▶ What you have to do: Nothing in the records may be changed; retype them in full.

▶ Stored items from a collection:
------------------------------
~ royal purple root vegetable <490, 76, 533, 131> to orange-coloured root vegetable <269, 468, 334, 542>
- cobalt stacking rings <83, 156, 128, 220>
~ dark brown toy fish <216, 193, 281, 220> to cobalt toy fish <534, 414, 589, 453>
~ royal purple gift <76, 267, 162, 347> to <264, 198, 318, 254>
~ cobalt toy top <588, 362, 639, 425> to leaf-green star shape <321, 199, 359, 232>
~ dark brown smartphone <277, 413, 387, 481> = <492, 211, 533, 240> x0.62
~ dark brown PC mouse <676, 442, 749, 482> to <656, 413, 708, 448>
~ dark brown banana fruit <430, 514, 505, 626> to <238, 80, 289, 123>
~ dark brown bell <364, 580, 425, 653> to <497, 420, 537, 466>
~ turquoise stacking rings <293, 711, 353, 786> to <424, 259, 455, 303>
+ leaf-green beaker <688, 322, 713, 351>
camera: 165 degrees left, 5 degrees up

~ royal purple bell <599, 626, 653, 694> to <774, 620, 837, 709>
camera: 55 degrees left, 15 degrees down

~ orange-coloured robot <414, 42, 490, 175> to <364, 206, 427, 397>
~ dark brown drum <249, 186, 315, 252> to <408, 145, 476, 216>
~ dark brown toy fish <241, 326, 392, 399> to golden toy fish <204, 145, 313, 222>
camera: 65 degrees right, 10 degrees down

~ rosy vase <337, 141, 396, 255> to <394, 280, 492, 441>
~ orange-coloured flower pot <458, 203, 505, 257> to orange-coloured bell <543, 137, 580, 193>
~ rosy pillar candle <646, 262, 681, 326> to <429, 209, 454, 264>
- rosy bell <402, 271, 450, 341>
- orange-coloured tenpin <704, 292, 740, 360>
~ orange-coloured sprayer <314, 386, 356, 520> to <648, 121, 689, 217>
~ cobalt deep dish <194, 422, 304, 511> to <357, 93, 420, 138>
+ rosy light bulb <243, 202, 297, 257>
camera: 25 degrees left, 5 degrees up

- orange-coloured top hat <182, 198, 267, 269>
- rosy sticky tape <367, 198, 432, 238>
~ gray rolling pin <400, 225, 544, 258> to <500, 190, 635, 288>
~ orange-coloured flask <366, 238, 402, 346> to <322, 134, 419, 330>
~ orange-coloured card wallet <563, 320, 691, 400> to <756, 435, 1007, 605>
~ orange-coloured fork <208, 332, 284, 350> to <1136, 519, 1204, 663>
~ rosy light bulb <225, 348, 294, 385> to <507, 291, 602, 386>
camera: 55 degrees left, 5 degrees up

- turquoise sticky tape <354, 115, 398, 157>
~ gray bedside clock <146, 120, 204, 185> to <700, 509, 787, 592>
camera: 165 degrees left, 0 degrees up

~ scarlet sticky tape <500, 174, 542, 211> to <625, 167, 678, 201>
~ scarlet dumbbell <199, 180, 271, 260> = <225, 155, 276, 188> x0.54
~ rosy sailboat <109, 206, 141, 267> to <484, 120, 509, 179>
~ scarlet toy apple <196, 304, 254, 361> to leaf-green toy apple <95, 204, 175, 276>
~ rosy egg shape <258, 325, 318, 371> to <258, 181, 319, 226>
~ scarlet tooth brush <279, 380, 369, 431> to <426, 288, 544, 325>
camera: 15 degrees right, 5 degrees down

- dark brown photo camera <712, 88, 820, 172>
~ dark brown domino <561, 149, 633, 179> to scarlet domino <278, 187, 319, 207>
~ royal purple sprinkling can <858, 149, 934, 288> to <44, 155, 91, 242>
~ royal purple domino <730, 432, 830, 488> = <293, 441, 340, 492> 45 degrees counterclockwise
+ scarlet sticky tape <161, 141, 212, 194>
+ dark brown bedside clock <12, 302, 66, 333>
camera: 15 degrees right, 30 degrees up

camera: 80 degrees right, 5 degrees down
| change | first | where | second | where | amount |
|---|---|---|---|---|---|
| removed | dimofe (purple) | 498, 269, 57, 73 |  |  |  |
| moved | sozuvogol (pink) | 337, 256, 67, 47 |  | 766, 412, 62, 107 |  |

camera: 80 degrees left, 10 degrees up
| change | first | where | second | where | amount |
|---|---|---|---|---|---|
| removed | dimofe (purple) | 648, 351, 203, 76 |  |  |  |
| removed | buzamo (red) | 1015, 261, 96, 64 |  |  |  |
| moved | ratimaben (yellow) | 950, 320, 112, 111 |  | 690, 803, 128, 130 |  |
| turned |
------------------------------
▶ Task solution:
~ royal purple root vegetable <490, 76, 533, 131> to orange-coloured root vegetable <269, 468, 334, 542>
- cobalt stacking rings <83, 156, 128, 220>
~ dark brown toy fish <216, 193, 281, 220> to cobalt toy fish <534, 414, 589, 453>
~ royal purple gift <76, 267, 162, 347> to <264, 198, 318, 254>
~ cobalt toy top <588, 362, 639, 425> to leaf-green star shape <321, 199, 359, 232>
~ dark brown smartphone <277, 413, 387, 481> = <492, 211, 533, 240> x0.62
~ dark brown PC mouse <676, 442, 749, 482> to <656, 413, 708, 448>
~ dark brown banana fruit <430, 514, 505, 626> to <238, 80, 289, 123>
~ dark brown bell <364, 580, 425, 653> to <497, 420, 537, 466>
~ turquoise stacking rings <293, 711, 353, 786> to <424, 259, 455, 303>
+ leaf-green beaker <688, 322, 713, 351>
camera: 165 degrees left, 5 degrees up

~ royal purple bell <599, 626, 653, 694> to <774, 620, 837, 709>
camera: 55 degrees left, 15 degrees down

~ orange-coloured robot <414, 42, 490, 175> to <364, 206, 427, 397>
~ dark brown drum <249, 186, 315, 252> to <408, 145, 476, 216>
~ dark brown toy fish <241, 326, 392, 399> to golden toy fish <204, 145, 313, 222>
camera: 65 degrees right, 10 degrees down

~ rosy vase <337, 141, 396, 255> to <394, 280, 492, 441>
~ orange-coloured flower pot <458, 203, 505, 257> to orange-coloured bell <543, 137, 580, 193>
~ rosy pillar candle <646, 262, 681, 326> to <429, 209, 454, 264>
- rosy bell <402, 271, 450, 341>
- orange-coloured tenpin <704, 292, 740, 360>
~ orange-coloured sprayer <314, 386, 356, 520> to <648, 121, 689, 217>
~ cobalt deep dish <194, 422, 304, 511> to <357, 93, 420, 138>
+ rosy light bulb <243, 202, 297, 257>
camera: 25 degrees left, 5 degrees up

- orange-coloured top hat <182, 198, 267, 269>
- rosy sticky tape <367, 198, 432, 238>
~ gray rolling pin <400, 225, 544, 258> to <500, 190, 635, 288>
~ orange-coloured flask <366, 238, 402, 346> to <322, 134, 419, 330>
~ orange-coloured card wallet <563, 320, 691, 400> to <756, 435, 1007, 605>
~ orange-coloured fork <208, 332, 284, 350> to <1136, 519, 1204, 663>
~ rosy light bulb <225, 348, 294, 385> to <507, 291, 602, 386>
camera: 55 degrees left, 5 degrees up

- turquoise sticky tape <354, 115, 398, 157>
~ gray bedside clock <146, 120, 204, 185> to <700, 509, 787, 592>
camera: 165 degrees left, 0 degrees up

~ scarlet sticky tape <500, 174, 542, 211> to <625, 167, 678, 201>
~ scarlet dumbbell <199, 180, 271, 260> = <225, 155, 276, 188> x0.54
~ rosy sailboat <109, 206, 141, 267> to <484, 120, 509, 179>
~ scarlet toy apple <196, 304, 254, 361> to leaf-green toy apple <95, 204, 175, 276>
~ rosy egg shape <258, 325, 318, 371> to <258, 181, 319, 226>
~ scarlet tooth brush <279, 380, 369, 431> to <426, 288, 544, 325>
camera: 15 degrees right, 5 degrees down

- dark brown photo camera <712, 88, 820, 172>
~ dark brown domino <561, 149, 633, 179> to scarlet domino <278, 187, 319, 207>
~ royal purple sprinkling can <858, 149, 934, 288> to <44, 155, 91, 242>
~ royal purple domino <730, 432, 830, 488> = <293, 441, 340, 492> 45 degrees counterclockwise
+ scarlet sticky tape <161, 141, 212, 194>
+ dark brown bedside clock <12, 302, 66, 333>
camera: 15 degrees right, 30 degrees up

camera: 80 degrees right, 5 degrees down
| change | first | where | second | where | amount |
|---|---|---|---|---|---|
| removed | dimofe (purple) | 498, 269, 57, 73 |  |  |  |
| moved | sozuvogol (pink) | 337, 256, 67, 47 |  | 766, 412, 62, 107 |  |

camera: 80 degrees left, 10 degrees up
| change | first | where | second | where | amount |
|---|---|---|---|---|---|
| removed | dimofe (purple) | 648, 351, 203, 76 |  |  |  |
| removed | buzamo (red) | 1015, 261, 96, 64 |  |  |  |
| moved | ratimaben (yellow) | 950, 320, 112, 111 |  | 690, 803, 128, 130 |  |
| turned |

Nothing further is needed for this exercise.